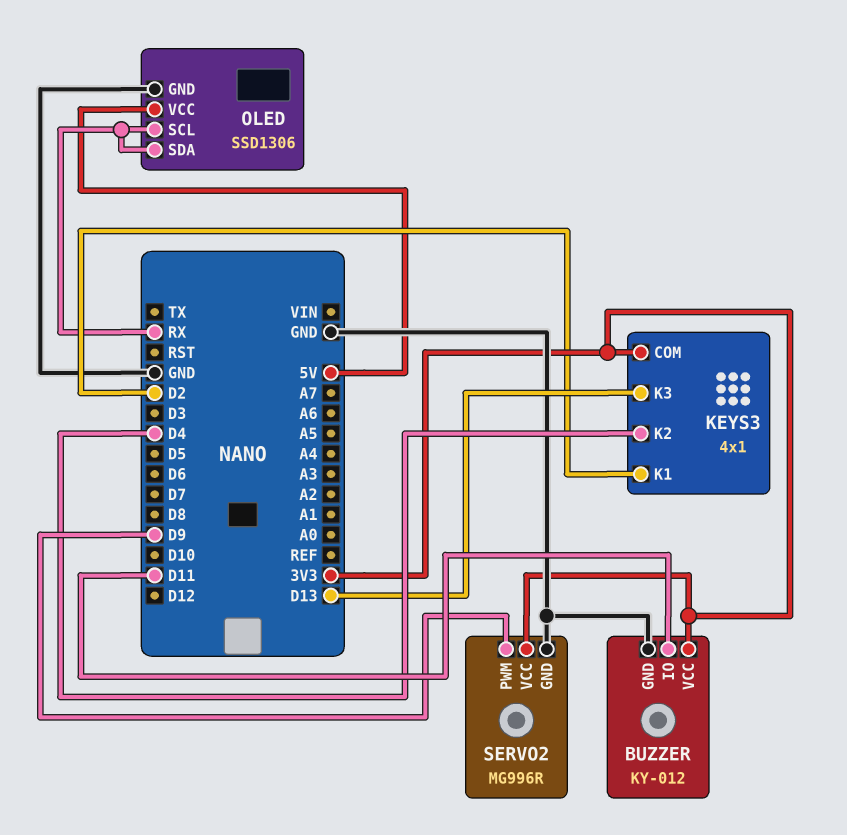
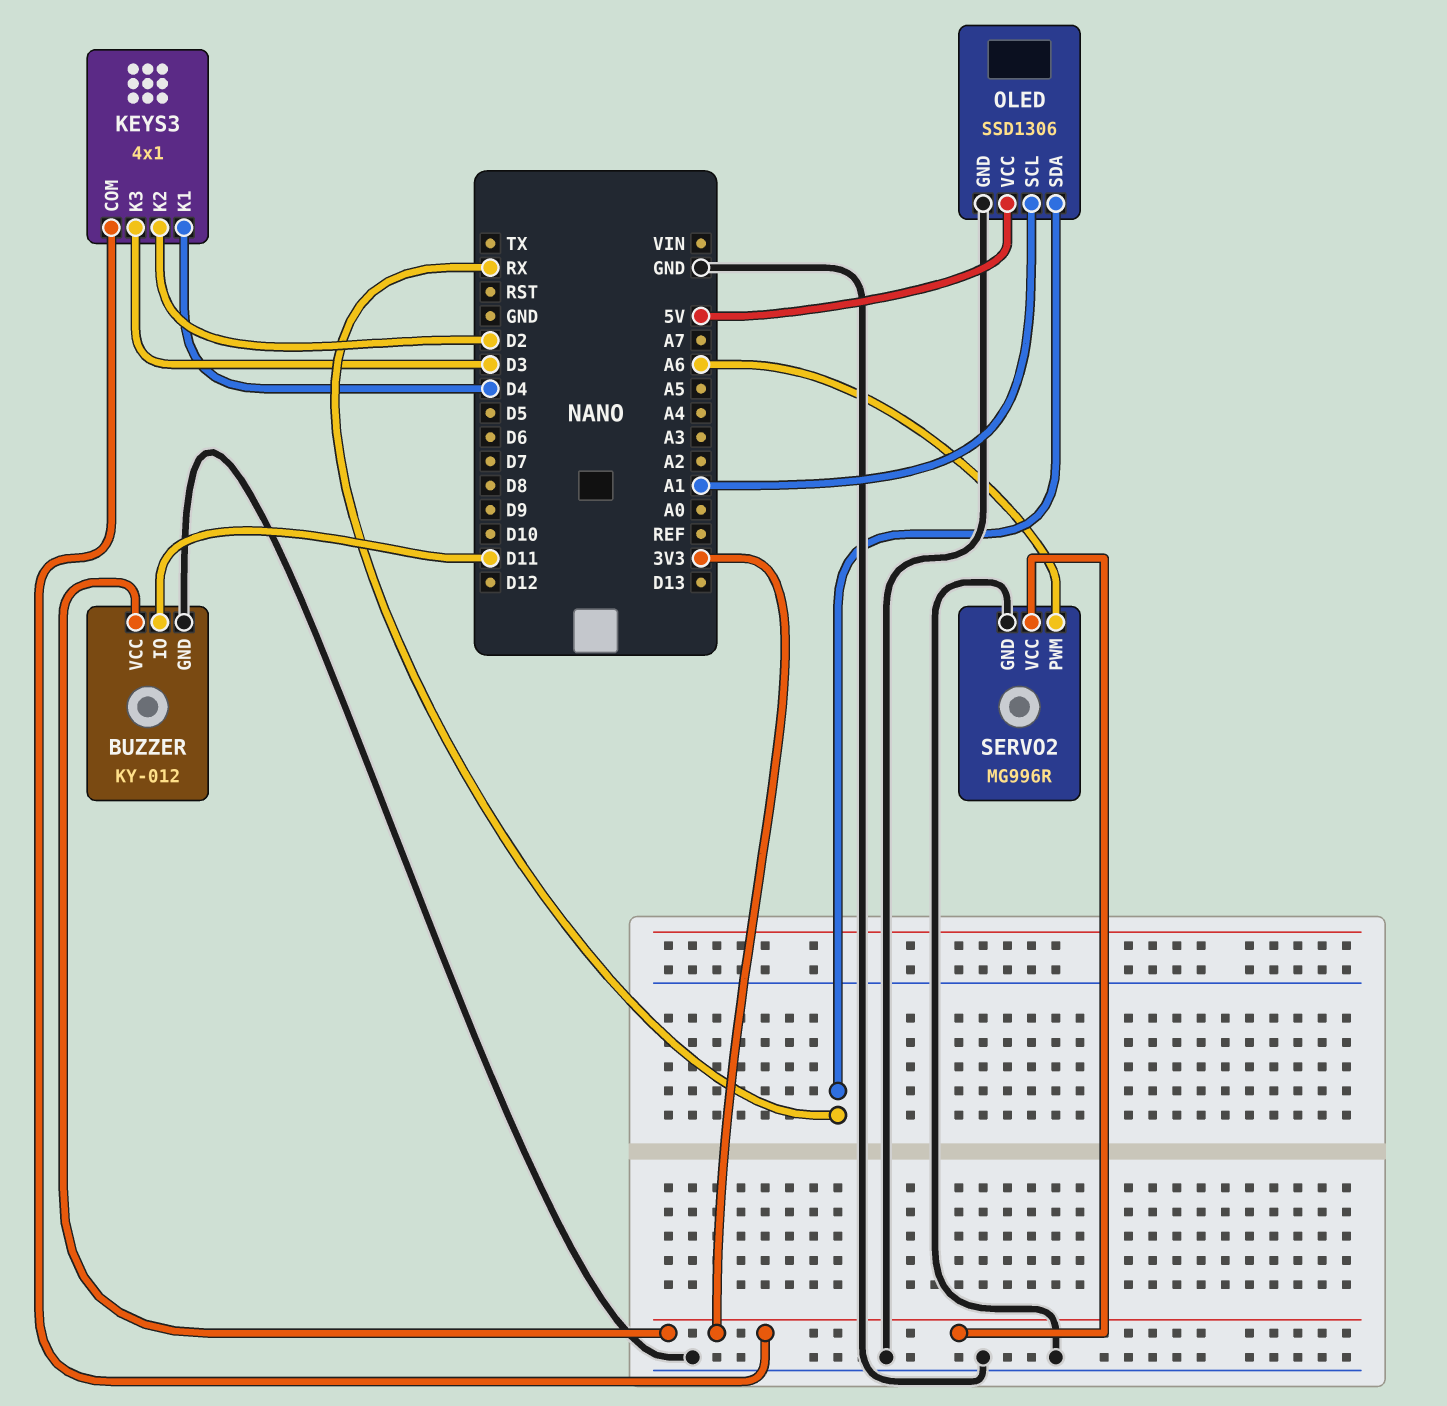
KEYS3 pin K1: D2 -> D4
KEYS3 pin K2: D4 -> D2
KEYS3 pin K3: D13 -> D3
OLED pin SCL: RX -> A1
SERVO2 pin PWM: D9 -> A6

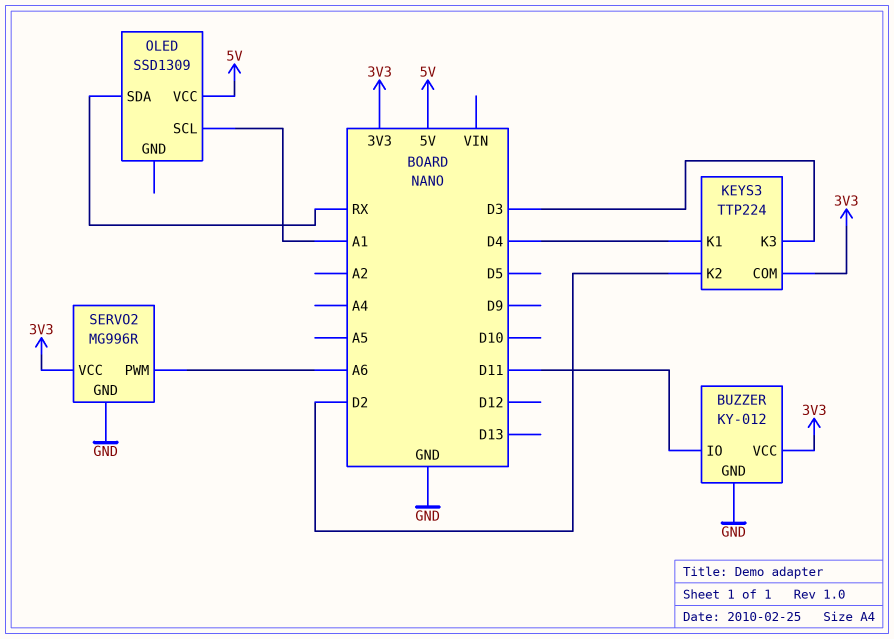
KEYS3: 4x1 -> TTP224
OLED: SSD1306 -> SSD1309
OLED pin GND: GND -> none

-*-

_ASSIGNED TASK_. Copy out each line of the material in which the word "OLED" turns up.

_SOLUTION TO THIS TASK_.
OLED pin SCL: RX -> A1
OLED: SSD1306 -> SSD1309
OLED pin GND: GND -> none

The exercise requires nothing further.